Dataset excerpts
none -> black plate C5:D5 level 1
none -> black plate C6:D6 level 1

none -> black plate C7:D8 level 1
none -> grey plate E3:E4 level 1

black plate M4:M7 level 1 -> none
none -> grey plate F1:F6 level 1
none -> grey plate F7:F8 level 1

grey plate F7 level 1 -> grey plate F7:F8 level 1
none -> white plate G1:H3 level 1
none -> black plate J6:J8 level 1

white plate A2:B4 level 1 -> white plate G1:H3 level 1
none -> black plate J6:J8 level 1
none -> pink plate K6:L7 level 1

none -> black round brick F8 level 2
---
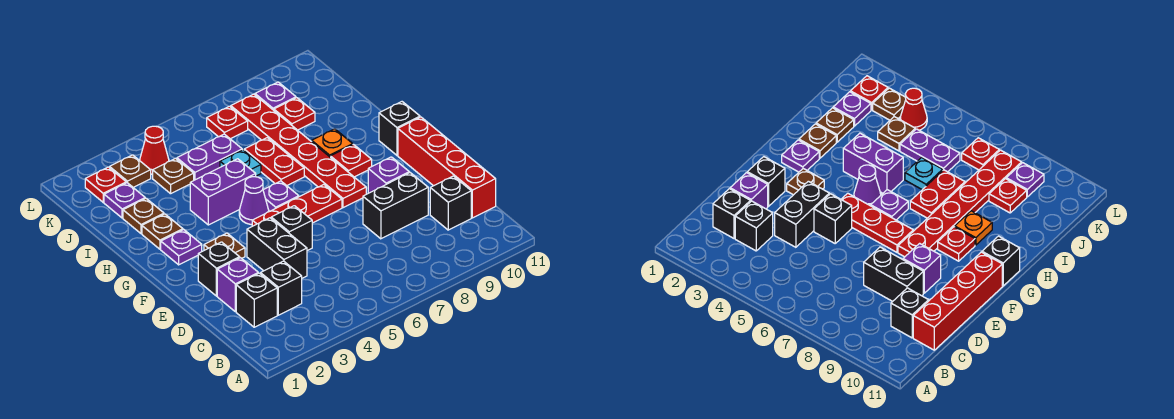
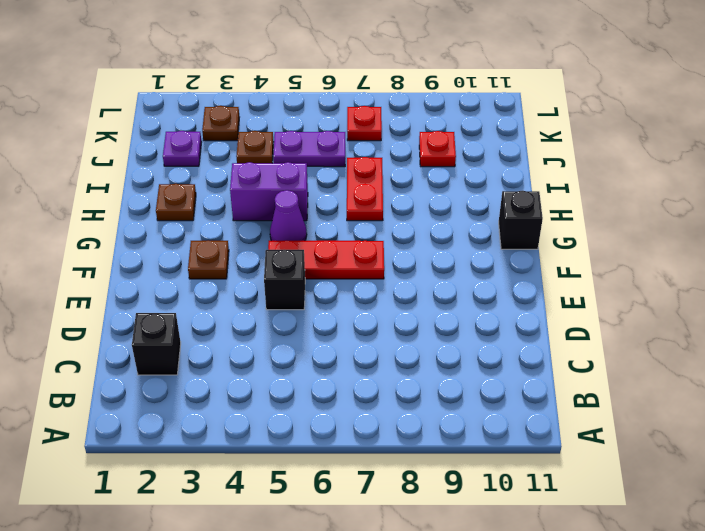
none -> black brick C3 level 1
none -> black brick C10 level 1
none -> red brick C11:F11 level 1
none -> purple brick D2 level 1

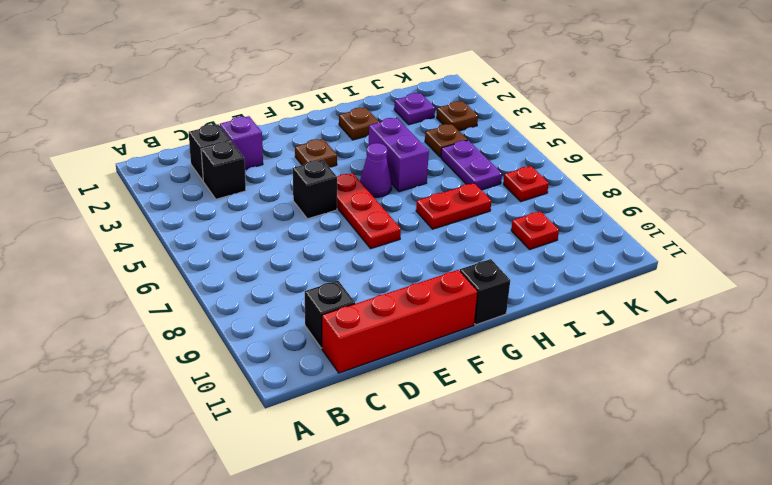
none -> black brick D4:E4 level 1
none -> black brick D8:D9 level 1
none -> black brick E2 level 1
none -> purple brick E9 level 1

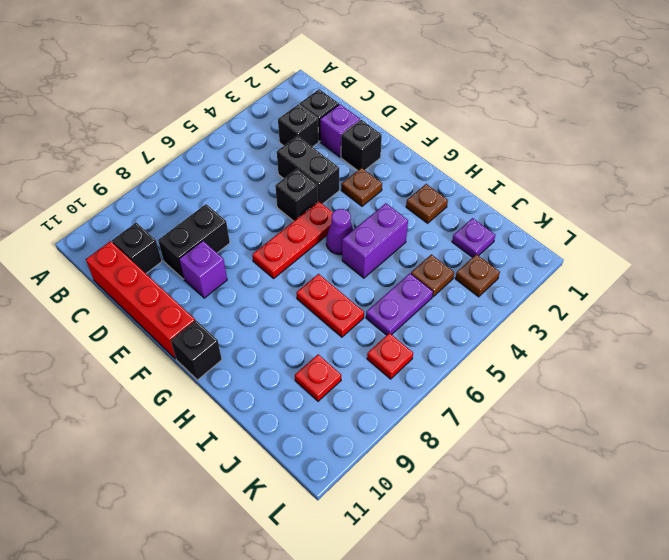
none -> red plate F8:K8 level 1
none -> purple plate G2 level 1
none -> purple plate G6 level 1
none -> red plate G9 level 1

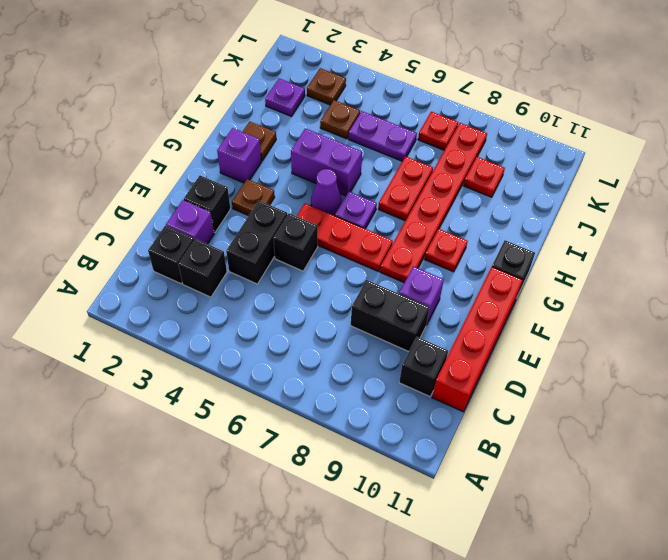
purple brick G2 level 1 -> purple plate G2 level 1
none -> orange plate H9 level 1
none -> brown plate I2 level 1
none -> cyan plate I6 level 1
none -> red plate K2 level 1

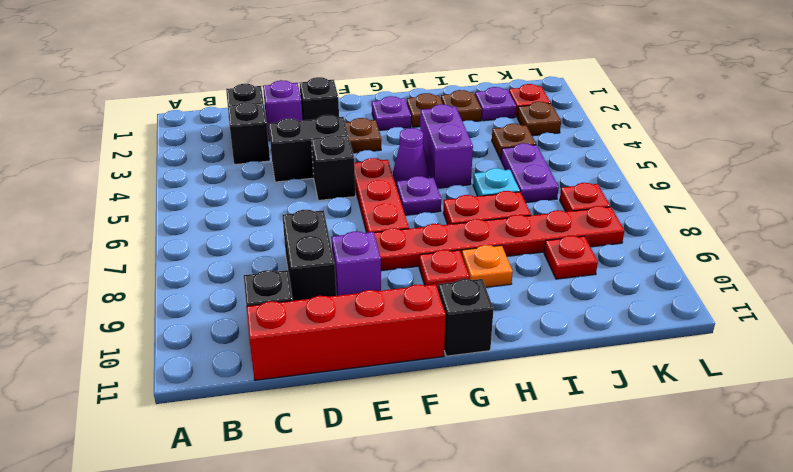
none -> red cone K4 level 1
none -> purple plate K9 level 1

> **About this exercise**: Going through the records above, count the lines that hold "grey" and answer with the count alone.

> **Your response**: 4